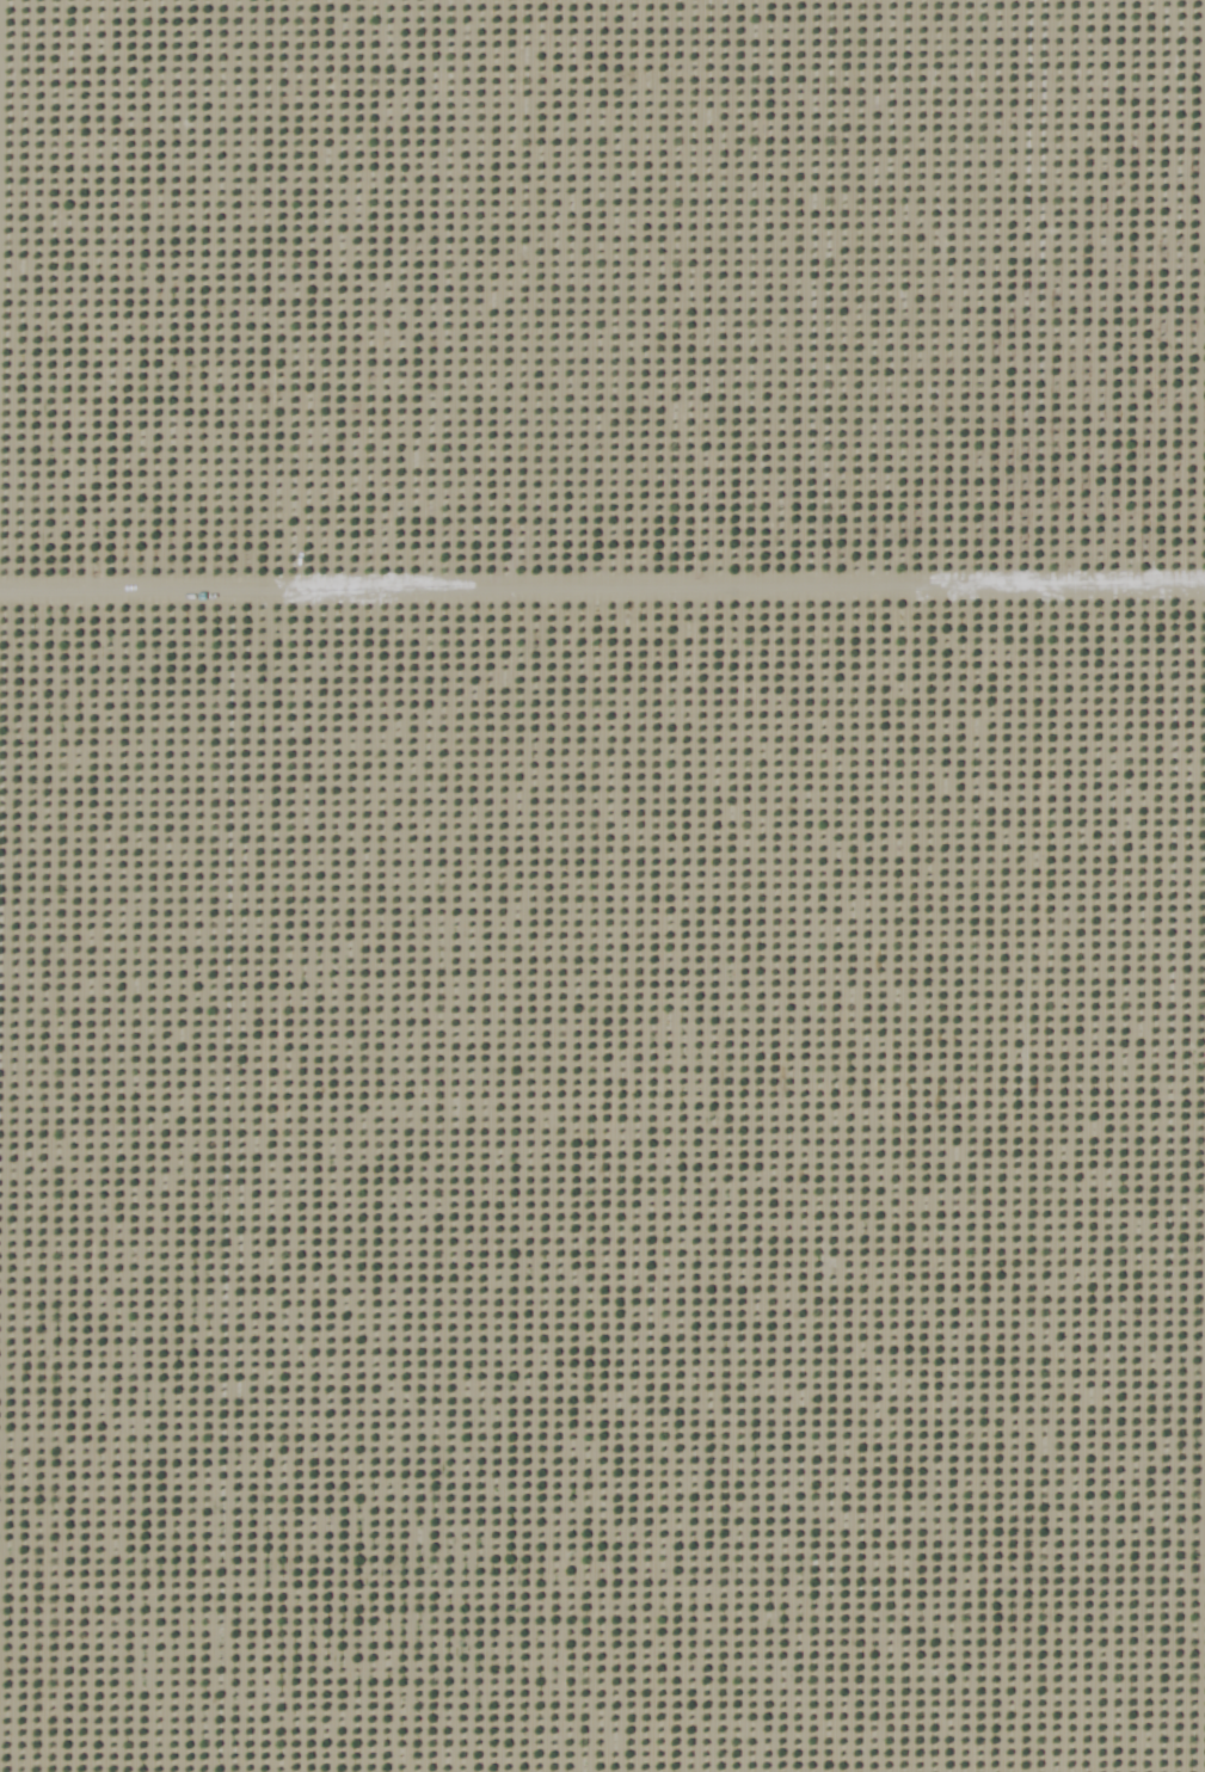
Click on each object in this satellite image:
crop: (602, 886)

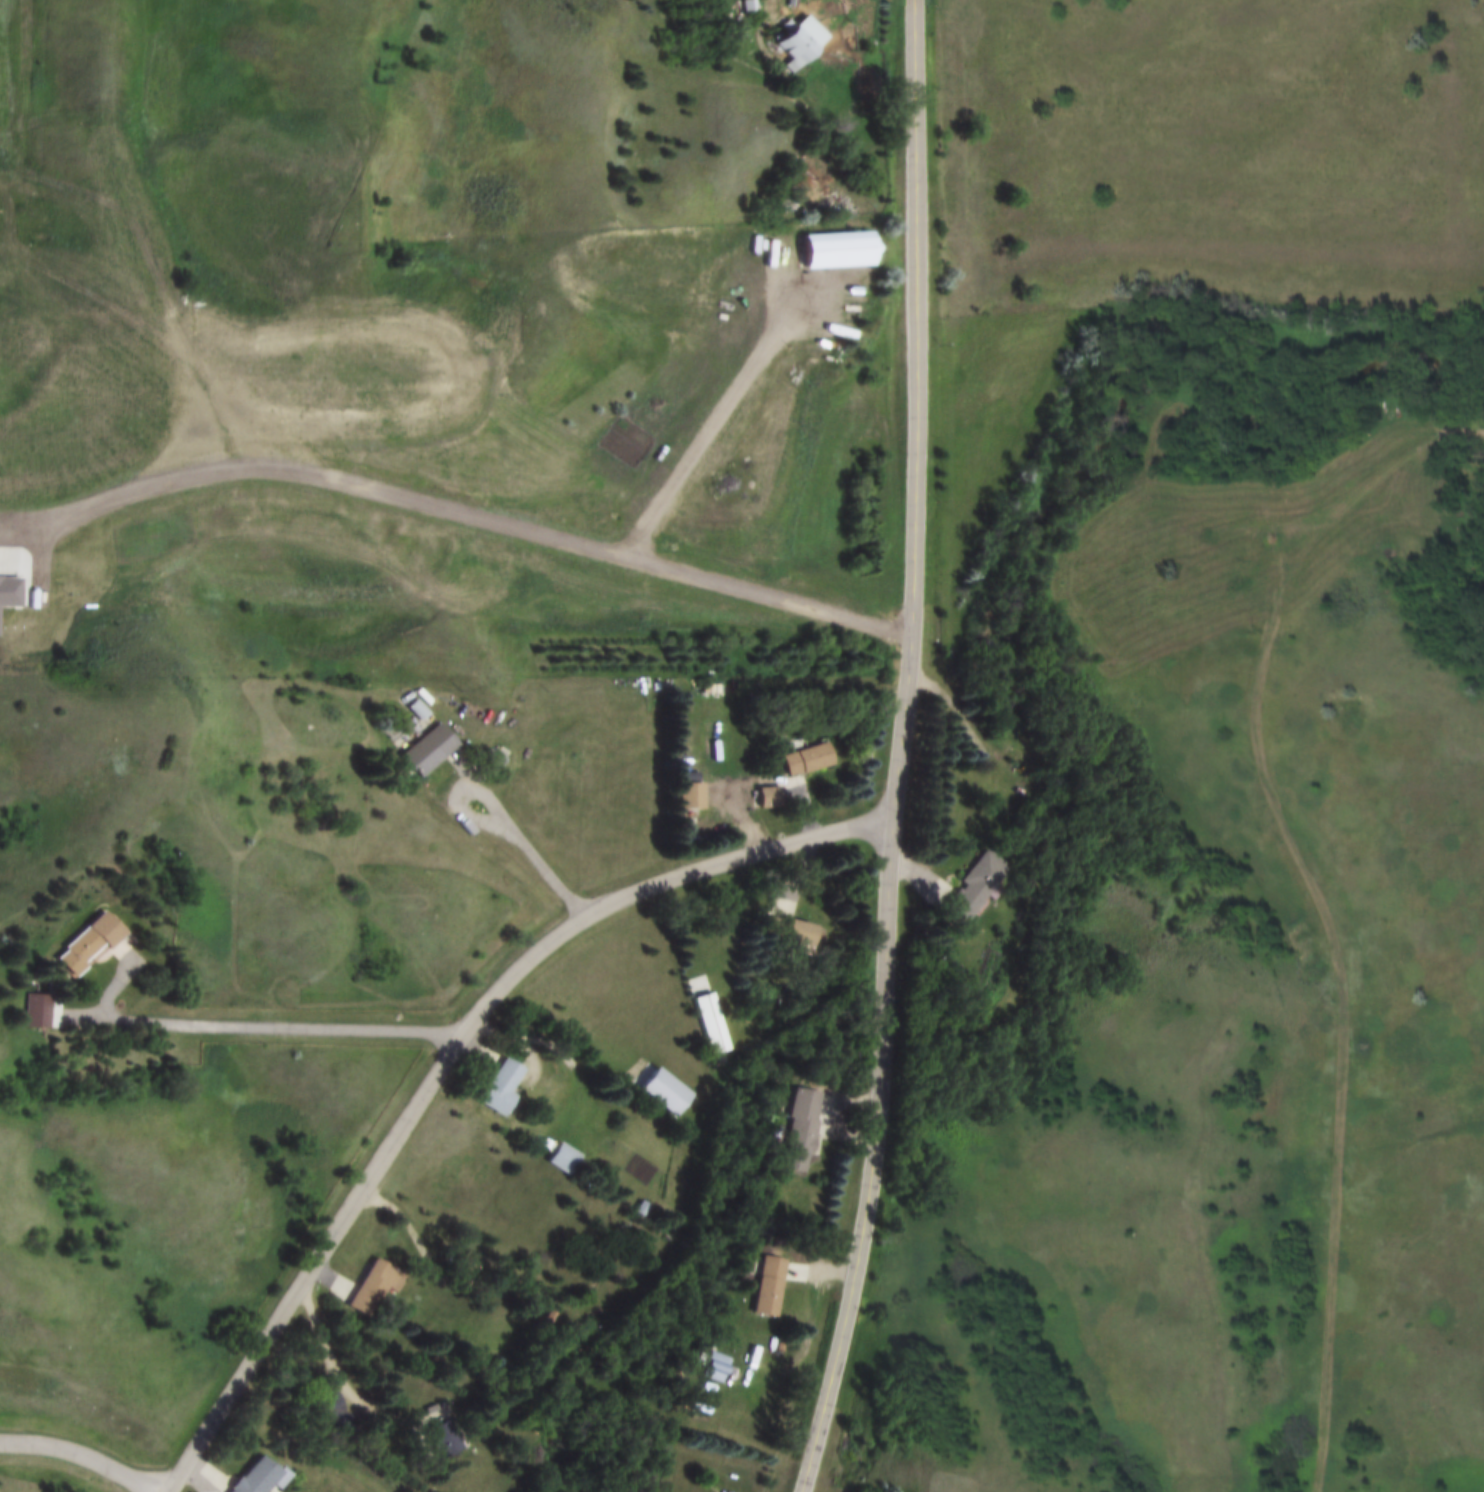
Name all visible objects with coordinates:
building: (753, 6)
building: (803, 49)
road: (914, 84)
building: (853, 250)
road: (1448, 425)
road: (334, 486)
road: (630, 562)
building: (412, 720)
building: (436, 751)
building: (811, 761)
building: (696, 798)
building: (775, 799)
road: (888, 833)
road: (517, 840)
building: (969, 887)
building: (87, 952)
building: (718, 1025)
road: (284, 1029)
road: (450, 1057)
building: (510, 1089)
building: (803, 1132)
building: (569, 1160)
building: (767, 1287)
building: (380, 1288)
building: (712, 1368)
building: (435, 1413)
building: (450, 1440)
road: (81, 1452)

################

Write the entries above out again exactly, but not the pictures.

Click on each object in this satellite image:
crop: (602, 886)

Name all visible objects with coordinates:
building: (753, 6)
building: (803, 49)
road: (914, 84)
building: (853, 250)
road: (1448, 425)
road: (334, 486)
road: (630, 562)
building: (412, 720)
building: (436, 751)
building: (811, 761)
building: (696, 798)
building: (775, 799)
road: (888, 833)
road: (517, 840)
building: (969, 887)
building: (87, 952)
building: (718, 1025)
road: (284, 1029)
road: (450, 1057)
building: (510, 1089)
building: (803, 1132)
building: (569, 1160)
building: (767, 1287)
building: (380, 1288)
building: (712, 1368)
building: (435, 1413)
building: (450, 1440)
road: (81, 1452)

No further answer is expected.